Working data Block Start

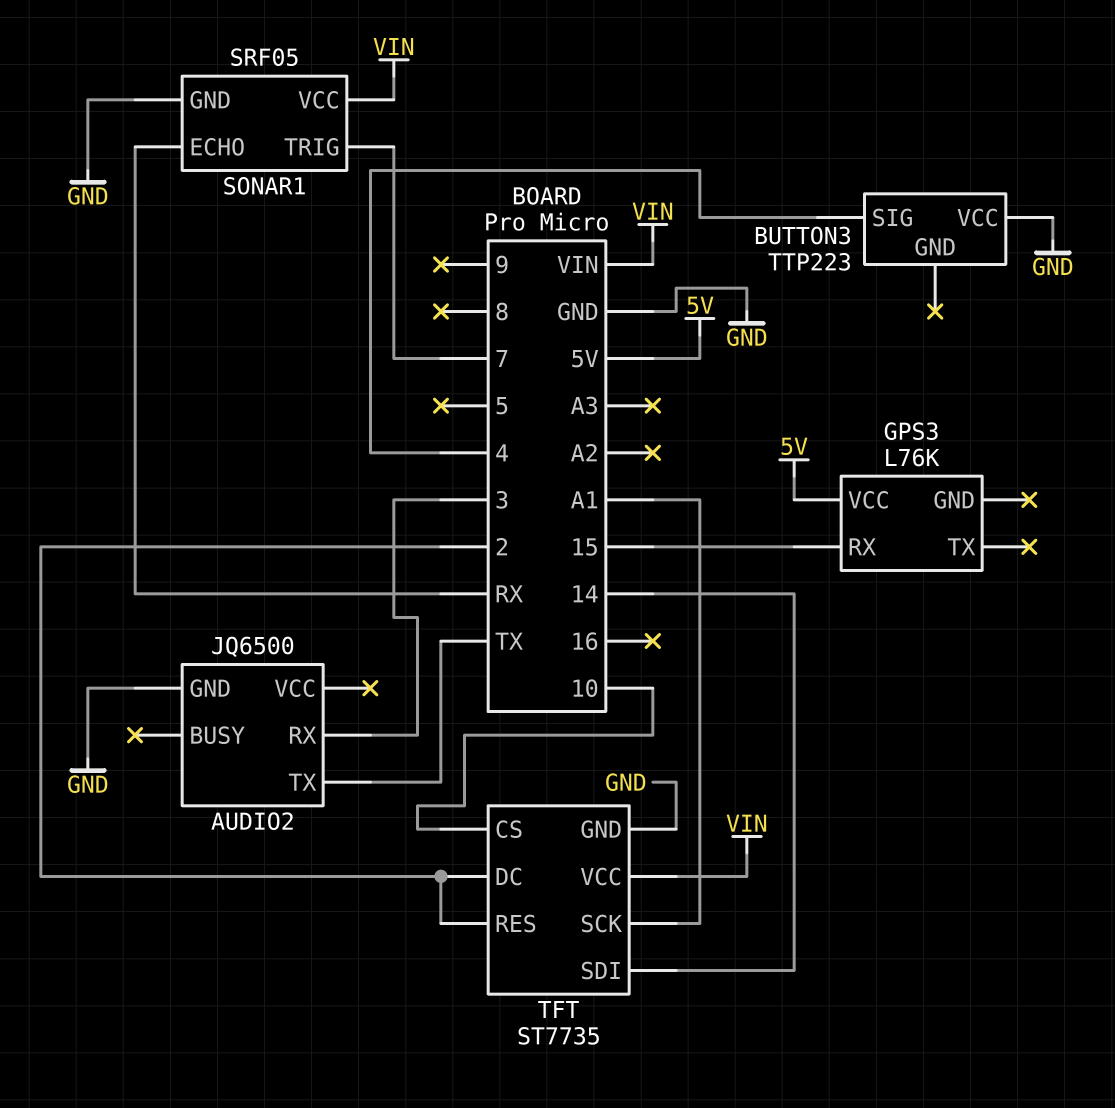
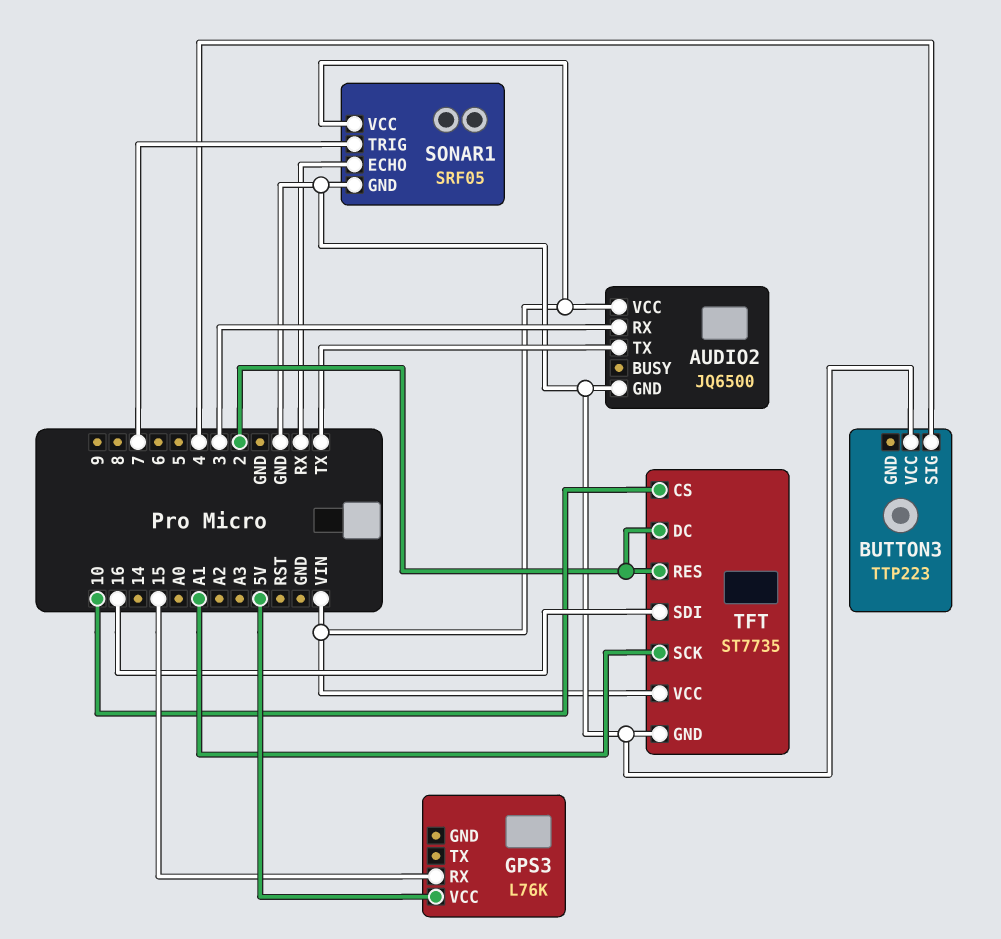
AUDIO2 pin VCC: none -> VIN
TFT pin SDI: 14 -> 16

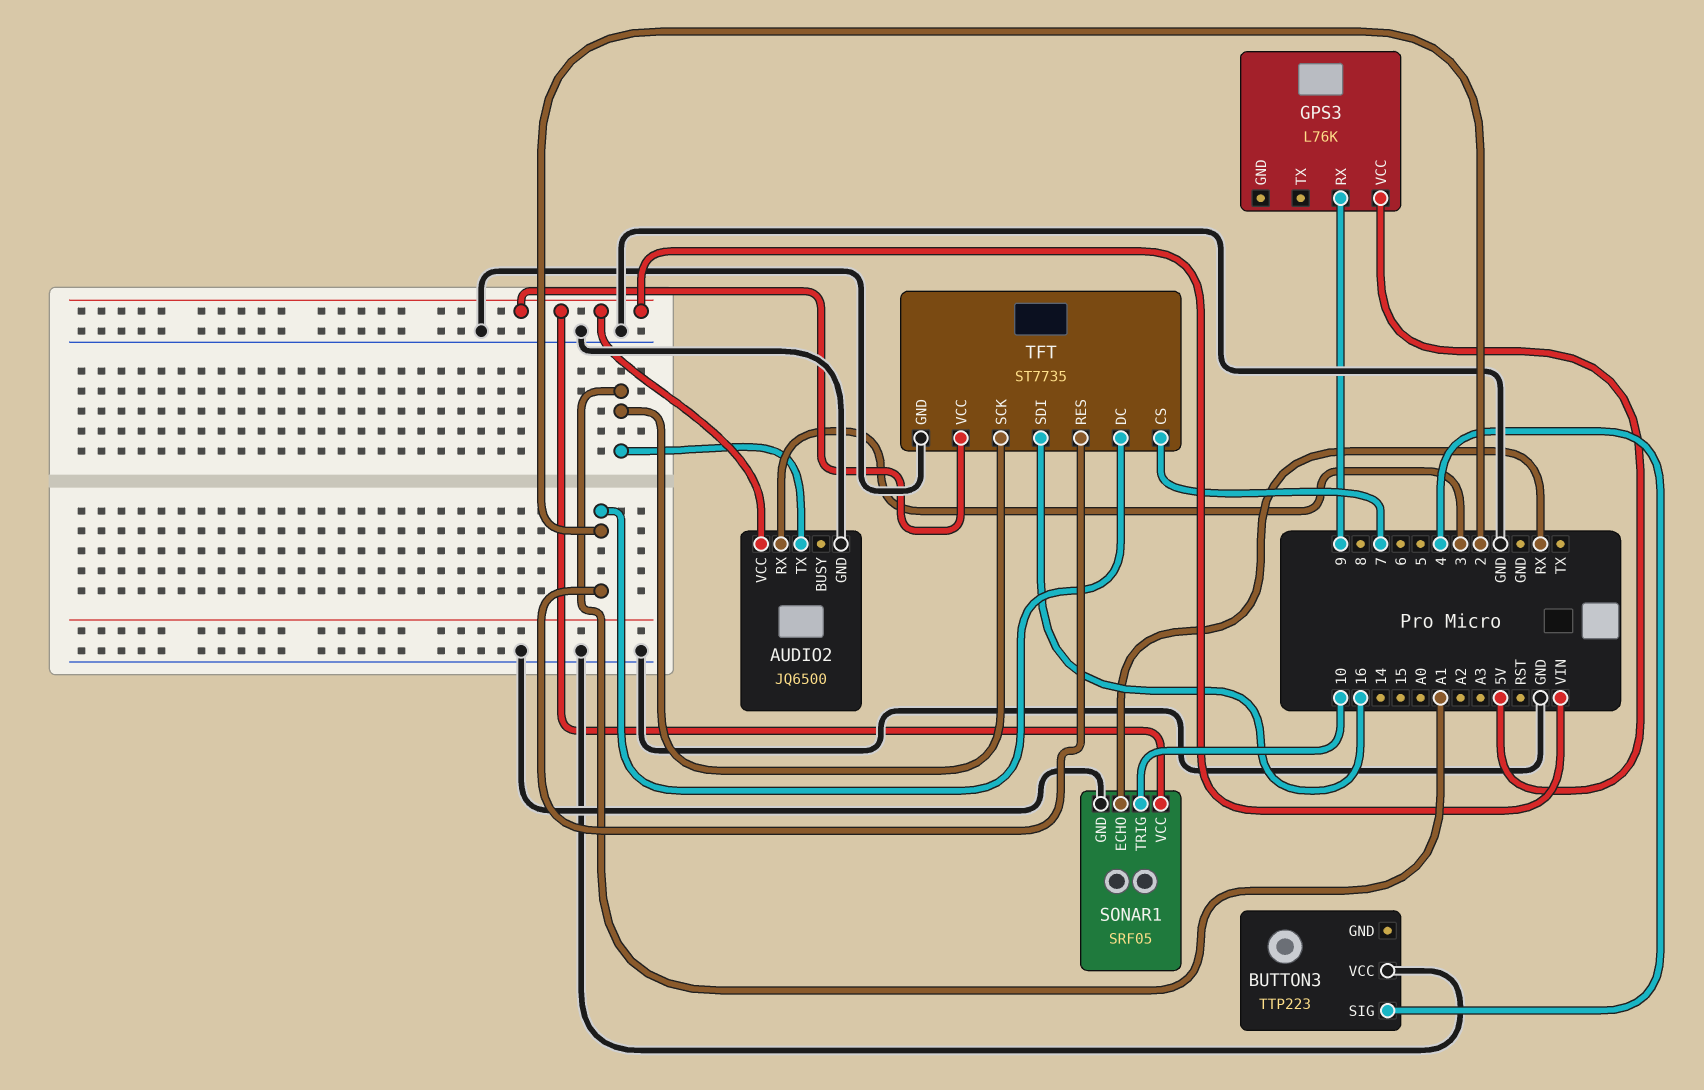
AUDIO2 pin TX: TX -> A1
GPS3 pin RX: 15 -> 9
SONAR1 pin TRIG: 7 -> 10
TFT pin CS: 10 -> 7

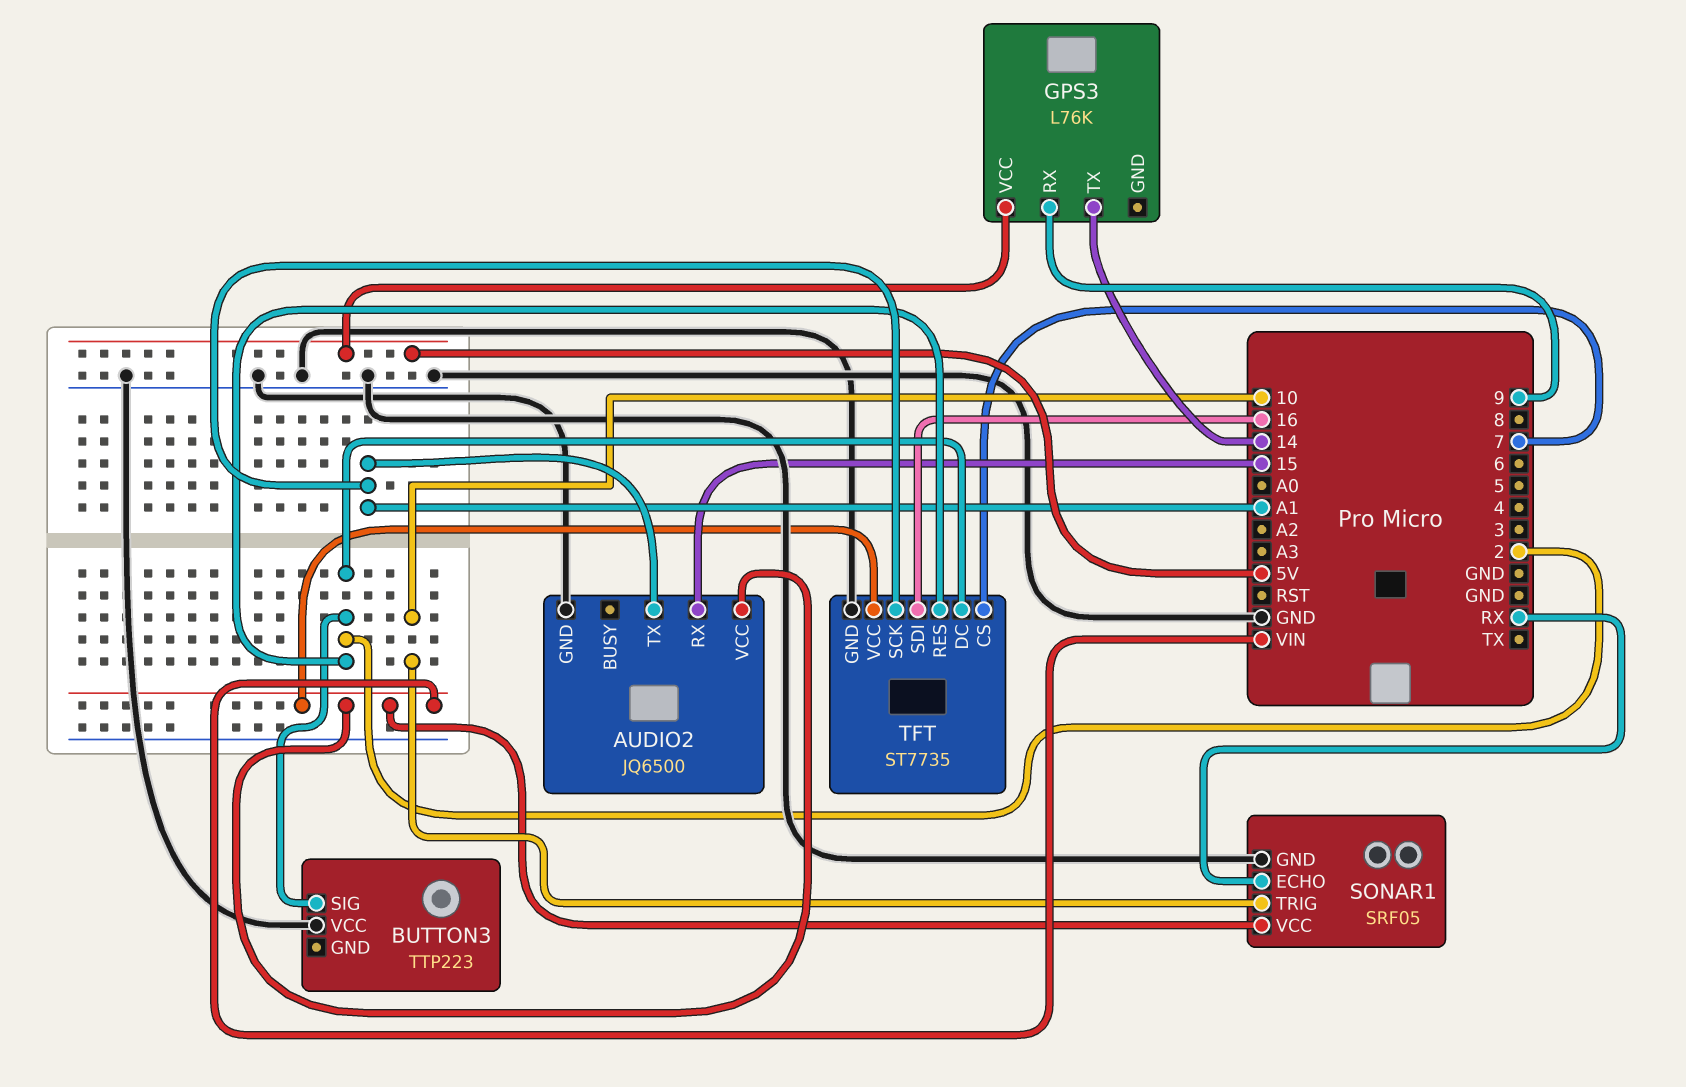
AUDIO2 pin RX: 3 -> 15
BUTTON3 pin SIG: 4 -> 2
GPS3 pin TX: none -> 14

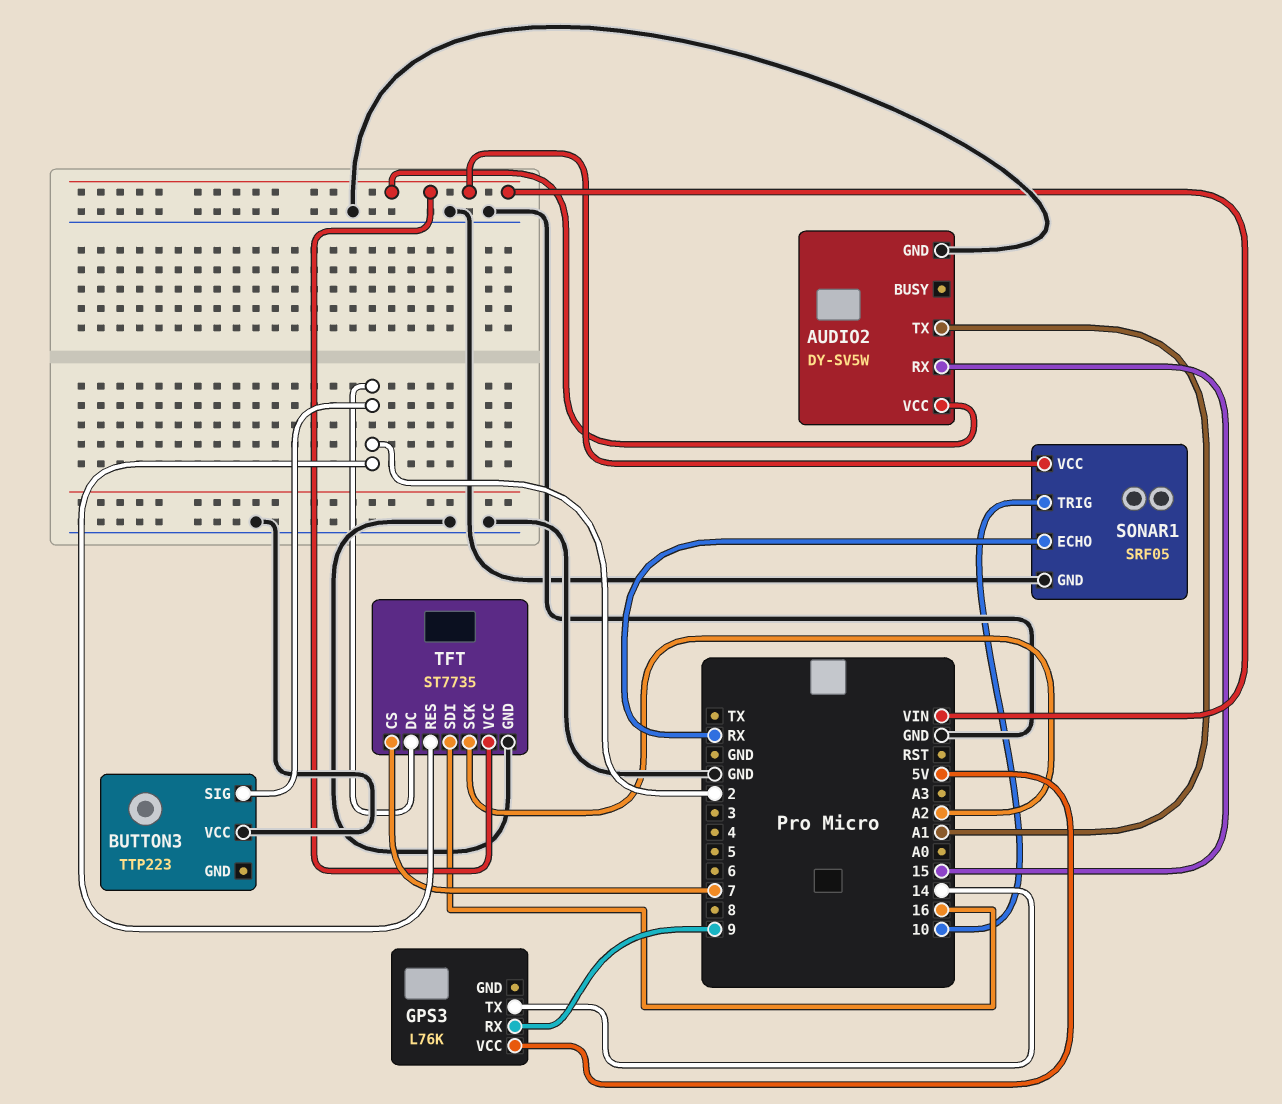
AUDIO2: JQ6500 -> DY-SV5W
TFT pin SCK: A1 -> A2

Working data Block End

Lines with the string "none": pick each one out of the material and return it.

**Solution to this exercise:**
AUDIO2 pin VCC: none -> VIN
GPS3 pin TX: none -> 14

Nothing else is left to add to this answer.